EXERCISE INSTRUCTIONS: From the records below, output exactly the lines running from the line containing "D4: schottky MBR340" through the line containing "C12: 1.5uF (plus", and no others.
** GIVEN RECORDS follows **
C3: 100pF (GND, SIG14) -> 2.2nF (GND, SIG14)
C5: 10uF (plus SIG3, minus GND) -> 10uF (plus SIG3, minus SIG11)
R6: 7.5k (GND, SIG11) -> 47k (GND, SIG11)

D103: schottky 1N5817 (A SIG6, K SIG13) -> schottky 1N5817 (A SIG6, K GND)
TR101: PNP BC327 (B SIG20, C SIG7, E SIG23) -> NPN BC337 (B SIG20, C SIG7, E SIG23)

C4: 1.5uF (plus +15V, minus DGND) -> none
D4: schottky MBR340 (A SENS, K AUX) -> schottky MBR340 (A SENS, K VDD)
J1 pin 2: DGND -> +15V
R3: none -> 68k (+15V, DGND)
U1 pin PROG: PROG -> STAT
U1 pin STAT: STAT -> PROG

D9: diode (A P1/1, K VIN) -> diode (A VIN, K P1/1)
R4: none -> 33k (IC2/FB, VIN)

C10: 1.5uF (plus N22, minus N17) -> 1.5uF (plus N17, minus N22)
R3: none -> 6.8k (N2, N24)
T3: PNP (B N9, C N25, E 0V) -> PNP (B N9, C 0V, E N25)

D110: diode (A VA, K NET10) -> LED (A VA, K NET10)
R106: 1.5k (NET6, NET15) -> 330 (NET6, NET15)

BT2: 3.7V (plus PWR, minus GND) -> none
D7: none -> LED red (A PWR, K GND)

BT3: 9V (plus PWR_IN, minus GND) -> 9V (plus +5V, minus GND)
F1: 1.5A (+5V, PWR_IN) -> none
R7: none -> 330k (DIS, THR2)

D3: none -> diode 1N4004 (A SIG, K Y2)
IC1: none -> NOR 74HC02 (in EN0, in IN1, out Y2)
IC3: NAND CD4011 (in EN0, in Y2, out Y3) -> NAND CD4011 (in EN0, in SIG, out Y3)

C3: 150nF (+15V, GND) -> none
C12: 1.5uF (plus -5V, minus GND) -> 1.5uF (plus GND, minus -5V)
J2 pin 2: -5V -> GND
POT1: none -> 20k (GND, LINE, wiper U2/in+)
** End of GIVEN RECORDS **
SOLUTION TO THE PROBLEM:
D4: schottky MBR340 (A SENS, K AUX) -> schottky MBR340 (A SENS, K VDD)
J1 pin 2: DGND -> +15V
R3: none -> 68k (+15V, DGND)
U1 pin PROG: PROG -> STAT
U1 pin STAT: STAT -> PROG

D9: diode (A P1/1, K VIN) -> diode (A VIN, K P1/1)
R4: none -> 33k (IC2/FB, VIN)

C10: 1.5uF (plus N22, minus N17) -> 1.5uF (plus N17, minus N22)
R3: none -> 6.8k (N2, N24)
T3: PNP (B N9, C N25, E 0V) -> PNP (B N9, C 0V, E N25)

D110: diode (A VA, K NET10) -> LED (A VA, K NET10)
R106: 1.5k (NET6, NET15) -> 330 (NET6, NET15)

BT2: 3.7V (plus PWR, minus GND) -> none
D7: none -> LED red (A PWR, K GND)

BT3: 9V (plus PWR_IN, minus GND) -> 9V (plus +5V, minus GND)
F1: 1.5A (+5V, PWR_IN) -> none
R7: none -> 330k (DIS, THR2)

D3: none -> diode 1N4004 (A SIG, K Y2)
IC1: none -> NOR 74HC02 (in EN0, in IN1, out Y2)
IC3: NAND CD4011 (in EN0, in Y2, out Y3) -> NAND CD4011 (in EN0, in SIG, out Y3)

C3: 150nF (+15V, GND) -> none
C12: 1.5uF (plus -5V, minus GND) -> 1.5uF (plus GND, minus -5V)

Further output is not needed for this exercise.